SOURCE MATERIAL Start Marker
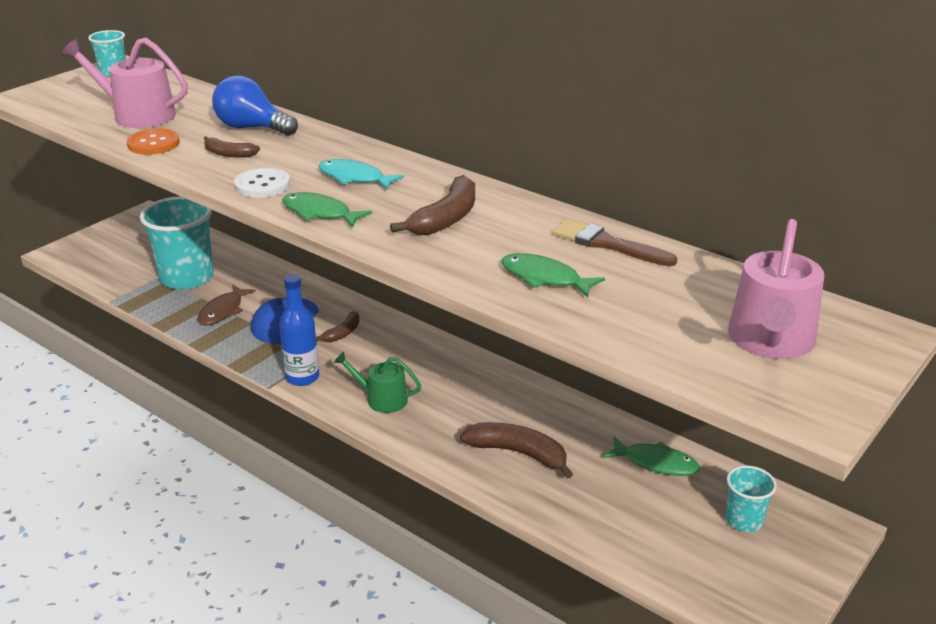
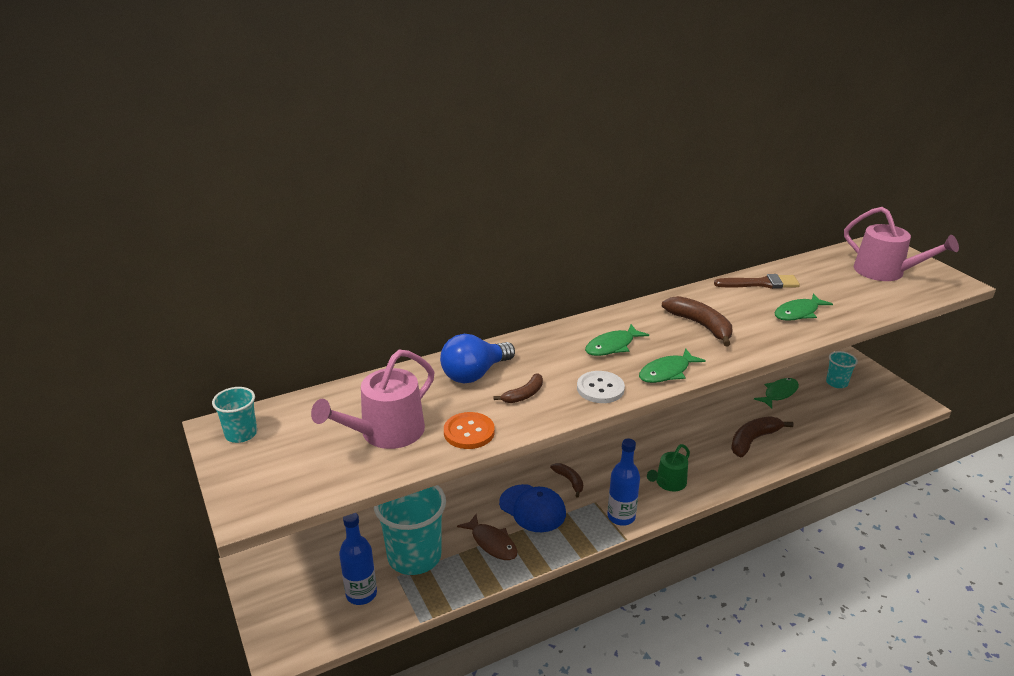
camera: 65 degrees left, 0 degrees up
turquoise fish [319,159,404,190] -> green fish [585,324,649,356]
brown brush [553,219,677,266] -> brown brush turned 150 degrees counterclockwise [714,274,800,289]
none -> blue bottle [339,513,377,605]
SOURCE MATERIAL End Marker
(WHAT YOU SHOULD DO) List the lines of the material in which the word "degrees" occurs.

(RESPONSE AREA)
camera: 65 degrees left, 0 degrees up
brown brush [553,219,677,266] -> brown brush turned 150 degrees counterclockwise [714,274,800,289]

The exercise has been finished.